(Collection entries)
•••••

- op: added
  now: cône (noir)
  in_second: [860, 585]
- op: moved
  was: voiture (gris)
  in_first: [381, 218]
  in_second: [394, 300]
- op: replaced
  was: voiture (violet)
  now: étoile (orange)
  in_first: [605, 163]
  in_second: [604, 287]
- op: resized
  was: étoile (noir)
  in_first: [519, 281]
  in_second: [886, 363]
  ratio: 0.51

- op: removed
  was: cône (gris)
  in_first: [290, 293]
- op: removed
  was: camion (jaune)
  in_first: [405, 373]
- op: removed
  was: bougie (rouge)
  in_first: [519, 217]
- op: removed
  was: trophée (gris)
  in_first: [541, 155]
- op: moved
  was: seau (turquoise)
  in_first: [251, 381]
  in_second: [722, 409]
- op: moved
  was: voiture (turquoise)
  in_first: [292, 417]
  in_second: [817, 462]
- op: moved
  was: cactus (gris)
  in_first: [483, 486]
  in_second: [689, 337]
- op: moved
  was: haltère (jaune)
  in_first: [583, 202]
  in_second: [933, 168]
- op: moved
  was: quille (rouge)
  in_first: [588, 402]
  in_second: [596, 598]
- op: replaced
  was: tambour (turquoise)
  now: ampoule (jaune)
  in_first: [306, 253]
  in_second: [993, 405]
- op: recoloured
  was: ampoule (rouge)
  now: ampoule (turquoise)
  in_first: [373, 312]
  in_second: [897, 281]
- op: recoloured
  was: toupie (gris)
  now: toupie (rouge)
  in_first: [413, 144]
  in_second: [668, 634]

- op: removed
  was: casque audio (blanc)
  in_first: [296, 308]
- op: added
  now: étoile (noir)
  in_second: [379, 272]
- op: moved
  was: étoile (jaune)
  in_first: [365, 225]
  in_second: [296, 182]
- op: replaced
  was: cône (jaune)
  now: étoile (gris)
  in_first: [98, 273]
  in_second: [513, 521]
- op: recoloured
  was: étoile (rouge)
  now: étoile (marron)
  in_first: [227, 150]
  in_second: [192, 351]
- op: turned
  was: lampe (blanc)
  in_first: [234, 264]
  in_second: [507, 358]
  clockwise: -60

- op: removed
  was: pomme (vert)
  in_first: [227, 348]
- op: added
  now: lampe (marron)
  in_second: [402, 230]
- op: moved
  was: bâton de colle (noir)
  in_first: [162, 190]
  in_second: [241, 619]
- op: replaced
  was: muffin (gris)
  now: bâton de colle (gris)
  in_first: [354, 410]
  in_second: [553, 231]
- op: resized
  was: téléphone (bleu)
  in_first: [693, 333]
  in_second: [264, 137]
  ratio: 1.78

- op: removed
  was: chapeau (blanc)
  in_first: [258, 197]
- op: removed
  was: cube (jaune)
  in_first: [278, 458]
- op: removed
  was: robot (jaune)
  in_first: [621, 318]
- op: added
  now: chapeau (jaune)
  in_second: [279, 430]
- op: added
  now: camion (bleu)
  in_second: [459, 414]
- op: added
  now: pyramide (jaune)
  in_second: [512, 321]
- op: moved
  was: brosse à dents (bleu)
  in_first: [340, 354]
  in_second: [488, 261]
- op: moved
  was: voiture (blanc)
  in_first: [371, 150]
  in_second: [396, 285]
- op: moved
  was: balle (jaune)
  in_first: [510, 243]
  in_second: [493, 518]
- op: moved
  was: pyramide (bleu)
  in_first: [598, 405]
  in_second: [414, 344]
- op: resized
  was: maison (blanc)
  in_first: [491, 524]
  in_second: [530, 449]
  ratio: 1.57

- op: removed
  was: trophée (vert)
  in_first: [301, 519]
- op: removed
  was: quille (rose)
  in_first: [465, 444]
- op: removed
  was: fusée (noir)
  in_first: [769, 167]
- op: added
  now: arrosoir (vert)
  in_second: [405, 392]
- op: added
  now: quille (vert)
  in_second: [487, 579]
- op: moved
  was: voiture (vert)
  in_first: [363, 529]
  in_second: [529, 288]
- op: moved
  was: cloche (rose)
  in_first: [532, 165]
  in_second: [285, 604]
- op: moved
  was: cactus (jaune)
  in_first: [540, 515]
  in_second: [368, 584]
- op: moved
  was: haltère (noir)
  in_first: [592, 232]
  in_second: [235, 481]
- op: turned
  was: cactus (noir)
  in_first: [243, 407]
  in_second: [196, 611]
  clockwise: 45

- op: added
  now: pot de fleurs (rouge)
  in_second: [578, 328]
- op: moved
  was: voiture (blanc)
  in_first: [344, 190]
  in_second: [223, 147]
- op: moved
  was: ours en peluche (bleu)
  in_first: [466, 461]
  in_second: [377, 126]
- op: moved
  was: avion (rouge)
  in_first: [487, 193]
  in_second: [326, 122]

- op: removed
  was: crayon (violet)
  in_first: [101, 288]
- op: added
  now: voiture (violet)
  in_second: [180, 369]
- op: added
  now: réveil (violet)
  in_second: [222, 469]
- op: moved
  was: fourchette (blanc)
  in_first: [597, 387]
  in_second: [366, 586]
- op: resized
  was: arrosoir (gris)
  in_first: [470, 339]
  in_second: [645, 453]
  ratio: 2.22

•••••

ASSIGNMENT: Print exactly the stretch of lines beginning with the one that holds "clockwise: 45" and ending at the last line above.

SOLUTION:
  clockwise: 45

- op: added
  now: pot de fleurs (rouge)
  in_second: [578, 328]
- op: moved
  was: voiture (blanc)
  in_first: [344, 190]
  in_second: [223, 147]
- op: moved
  was: ours en peluche (bleu)
  in_first: [466, 461]
  in_second: [377, 126]
- op: moved
  was: avion (rouge)
  in_first: [487, 193]
  in_second: [326, 122]

- op: removed
  was: crayon (violet)
  in_first: [101, 288]
- op: added
  now: voiture (violet)
  in_second: [180, 369]
- op: added
  now: réveil (violet)
  in_second: [222, 469]
- op: moved
  was: fourchette (blanc)
  in_first: [597, 387]
  in_second: [366, 586]
- op: resized
  was: arrosoir (gris)
  in_first: [470, 339]
  in_second: [645, 453]
  ratio: 2.22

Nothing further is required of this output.